• SUPPLIED MATERIAL
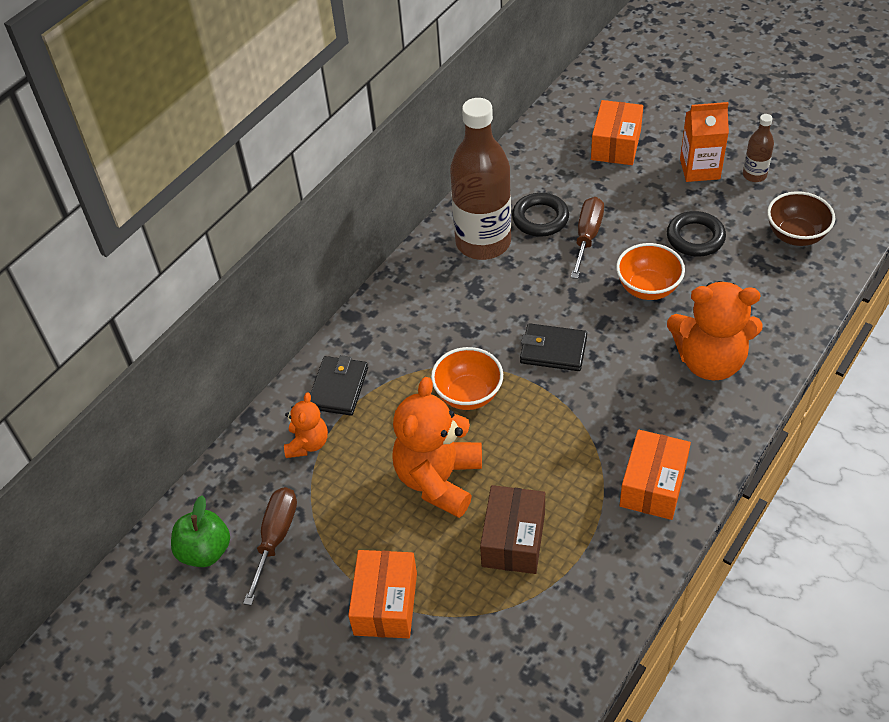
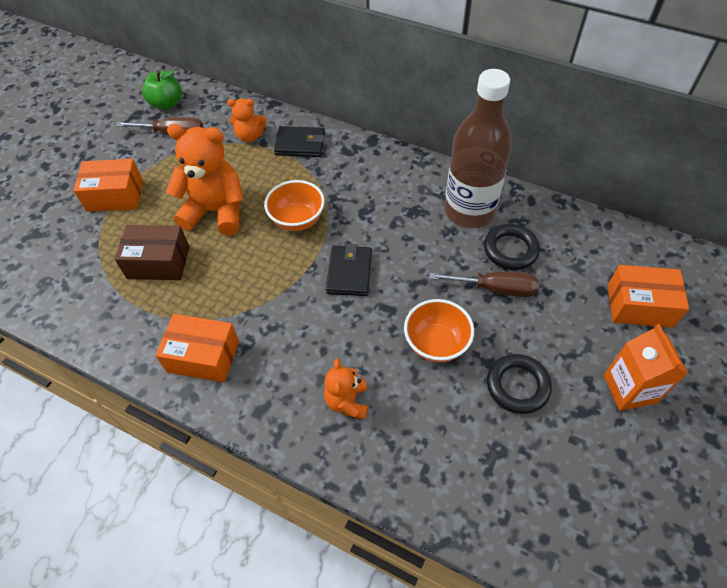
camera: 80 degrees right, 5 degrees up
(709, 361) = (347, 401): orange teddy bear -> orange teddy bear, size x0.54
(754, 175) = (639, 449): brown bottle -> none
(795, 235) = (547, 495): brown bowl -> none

* * *

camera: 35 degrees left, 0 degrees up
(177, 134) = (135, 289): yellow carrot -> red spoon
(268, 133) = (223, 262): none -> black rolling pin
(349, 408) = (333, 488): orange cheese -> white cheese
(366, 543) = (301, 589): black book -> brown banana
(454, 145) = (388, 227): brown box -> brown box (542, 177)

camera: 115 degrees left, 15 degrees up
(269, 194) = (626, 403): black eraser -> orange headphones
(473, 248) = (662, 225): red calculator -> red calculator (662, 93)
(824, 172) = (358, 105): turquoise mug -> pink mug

--

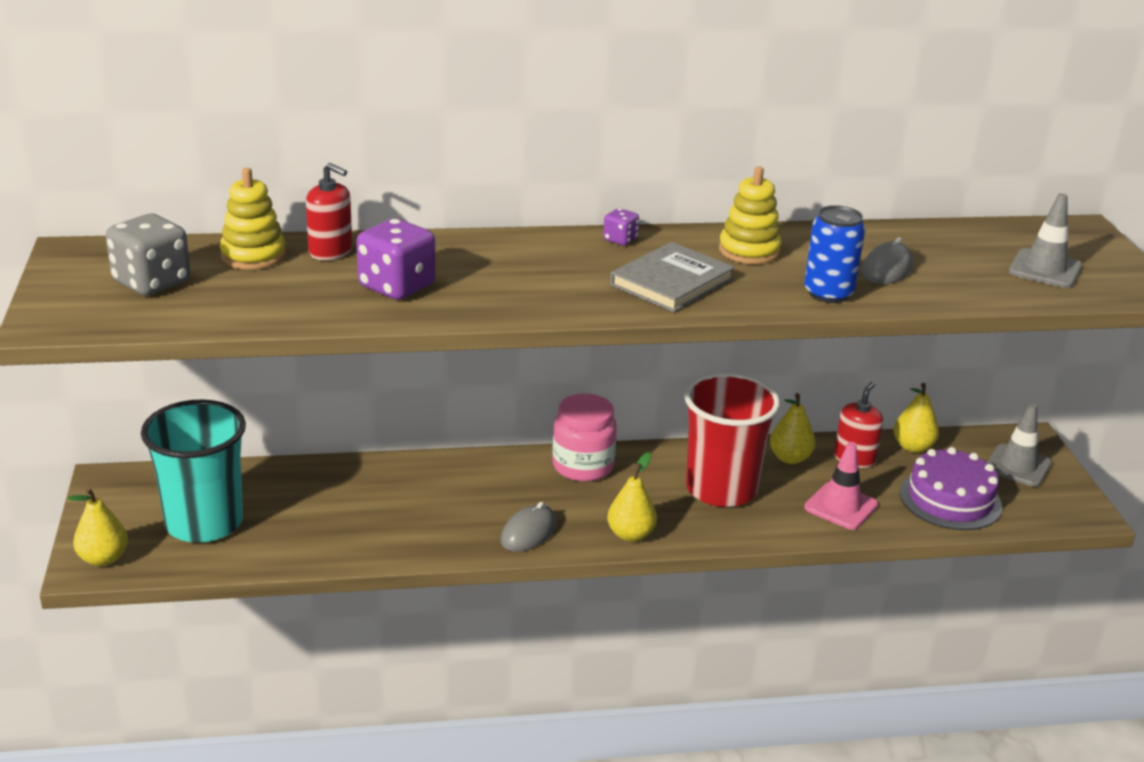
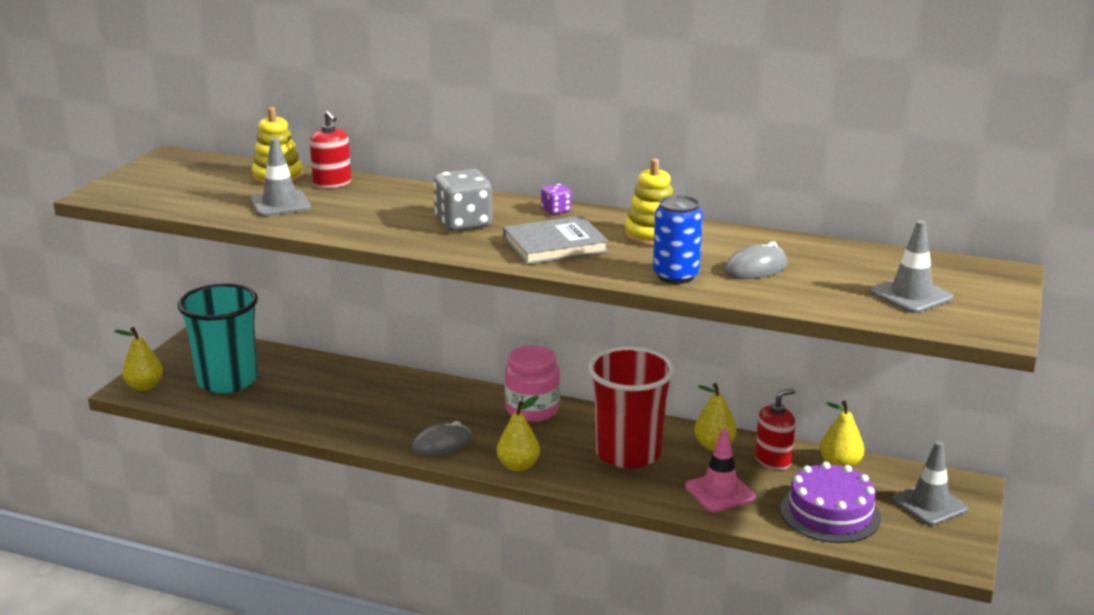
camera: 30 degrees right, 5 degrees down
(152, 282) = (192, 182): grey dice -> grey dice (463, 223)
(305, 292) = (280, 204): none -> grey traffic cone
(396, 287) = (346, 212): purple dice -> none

• TASK TO COMPLETE
Give again, word for word, every line of the listing above from the one with "camera: 80 degrees right, 5 degrees up" to the one with "(795, 235) = (547, 495): brown bowl -> none", both inclusive, and nothing beyond them.

• COMPLETED EXERCISE
camera: 80 degrees right, 5 degrees up
(709, 361) = (347, 401): orange teddy bear -> orange teddy bear, size x0.54
(754, 175) = (639, 449): brown bottle -> none
(795, 235) = (547, 495): brown bowl -> none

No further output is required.